What to work on = Please return every line of the records that contains the word "cactus".

[[ Supplied records, beginning ]]

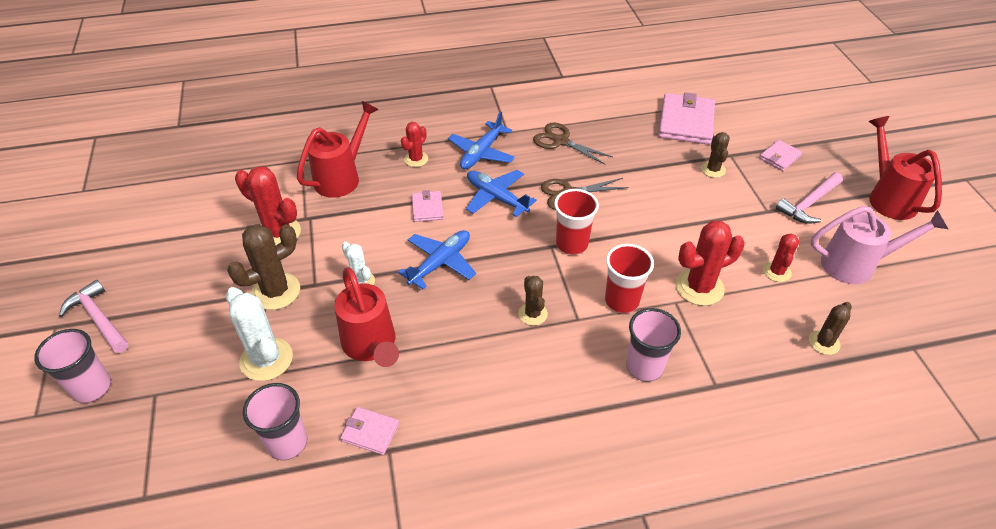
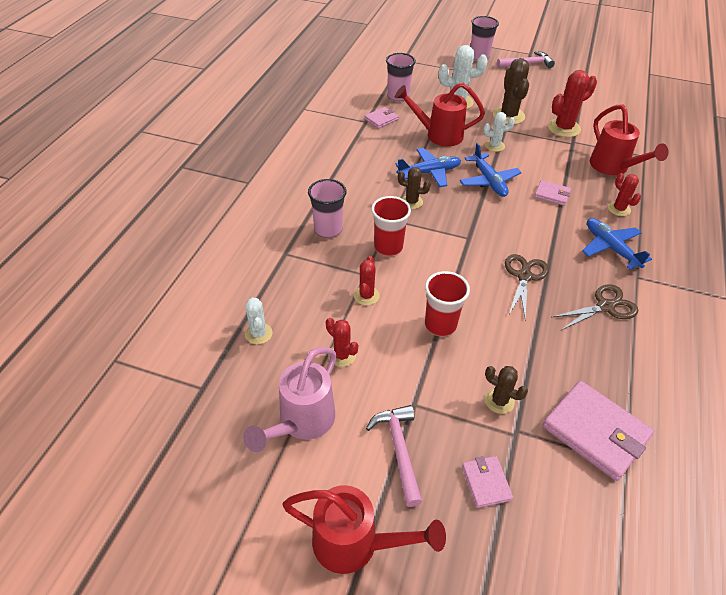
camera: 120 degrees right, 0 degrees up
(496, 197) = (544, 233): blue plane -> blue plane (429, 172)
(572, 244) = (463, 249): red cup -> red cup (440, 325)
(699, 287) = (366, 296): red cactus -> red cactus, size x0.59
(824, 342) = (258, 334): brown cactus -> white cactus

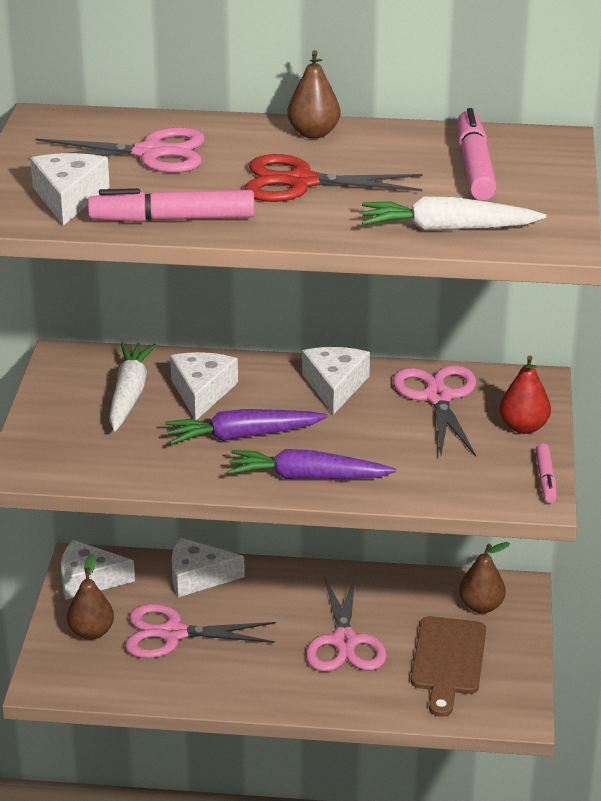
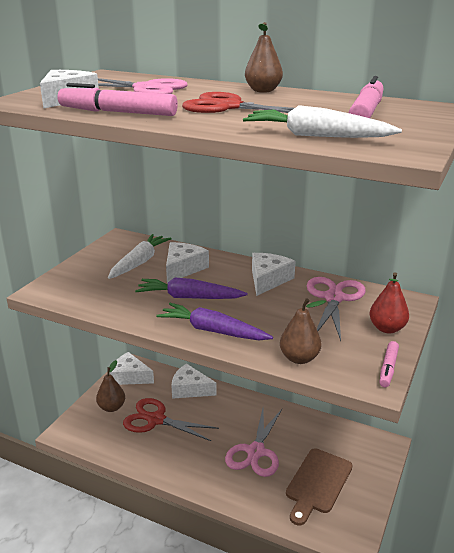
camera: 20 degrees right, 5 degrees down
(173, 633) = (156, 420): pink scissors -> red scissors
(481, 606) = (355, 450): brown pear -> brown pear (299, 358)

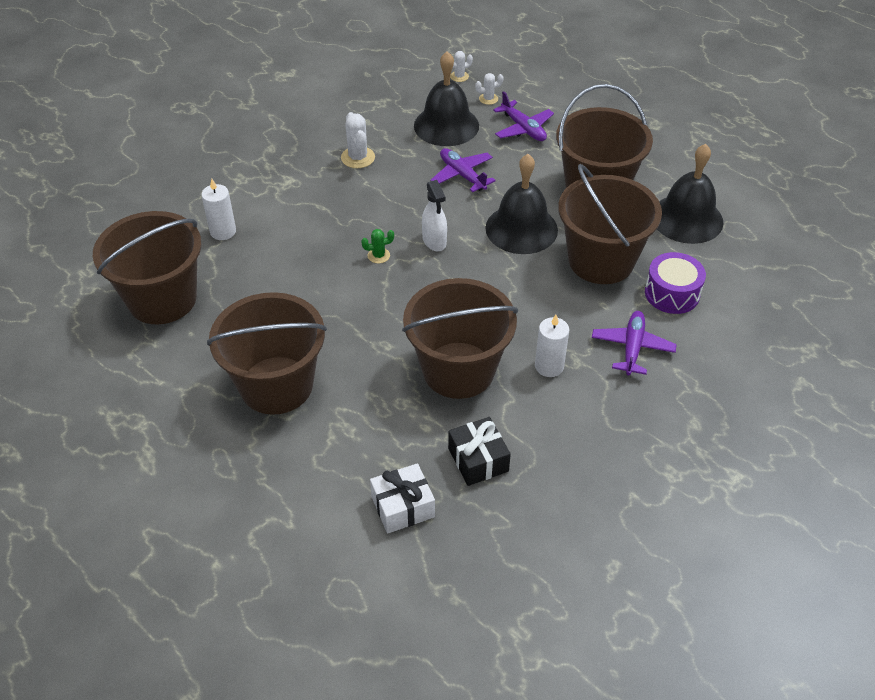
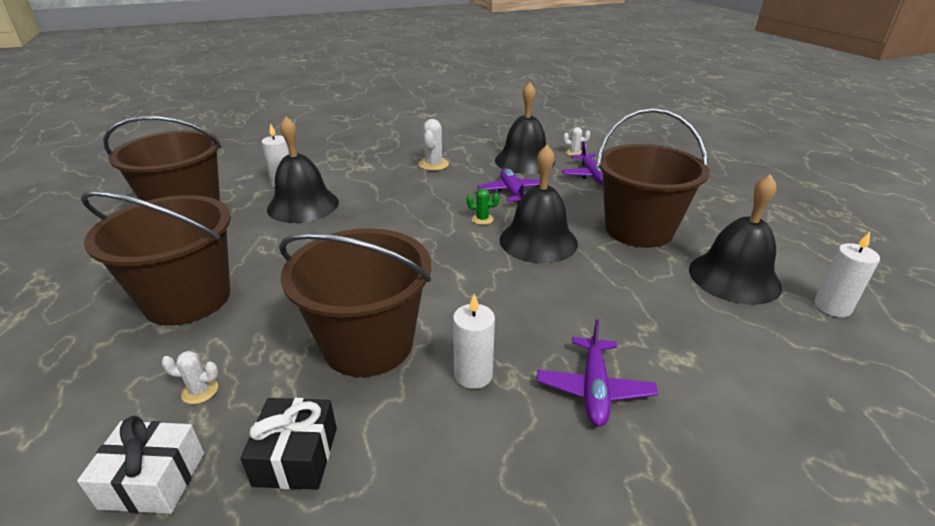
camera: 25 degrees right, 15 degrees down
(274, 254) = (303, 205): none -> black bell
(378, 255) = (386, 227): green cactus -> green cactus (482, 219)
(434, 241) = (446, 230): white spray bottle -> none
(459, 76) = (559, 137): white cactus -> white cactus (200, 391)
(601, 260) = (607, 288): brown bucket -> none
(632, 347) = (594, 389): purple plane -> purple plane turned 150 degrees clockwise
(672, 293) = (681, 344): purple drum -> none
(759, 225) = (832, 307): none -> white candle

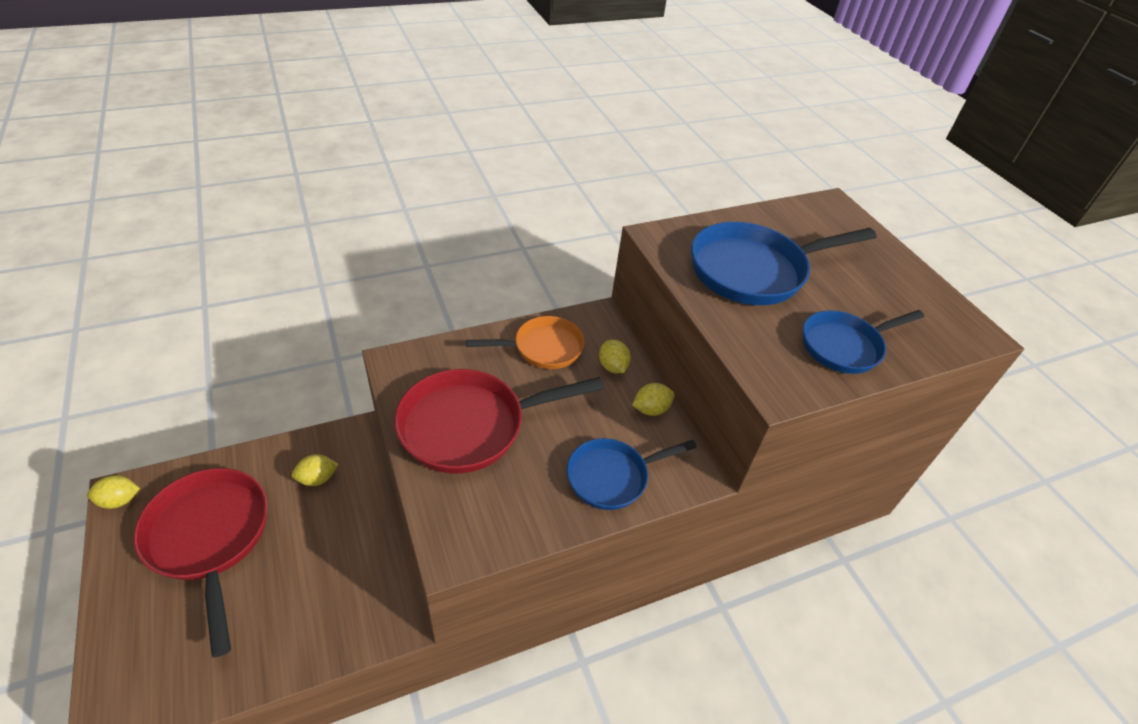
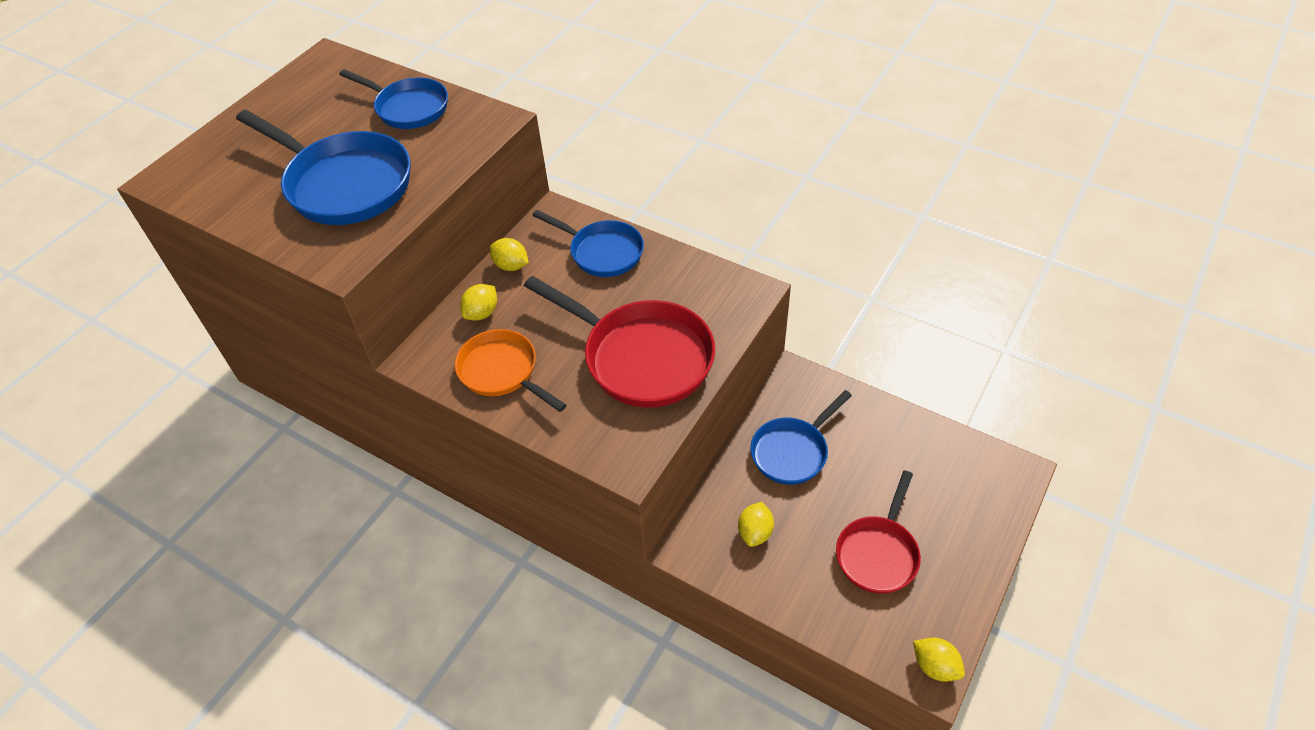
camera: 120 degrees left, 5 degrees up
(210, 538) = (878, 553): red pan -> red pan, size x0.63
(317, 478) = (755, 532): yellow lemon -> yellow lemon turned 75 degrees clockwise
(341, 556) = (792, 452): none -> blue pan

[[ Supplied records, end ]]

Reply =
(699, 287) = (366, 296): red cactus -> red cactus, size x0.59
(824, 342) = (258, 334): brown cactus -> white cactus
(378, 255) = (386, 227): green cactus -> green cactus (482, 219)
(459, 76) = (559, 137): white cactus -> white cactus (200, 391)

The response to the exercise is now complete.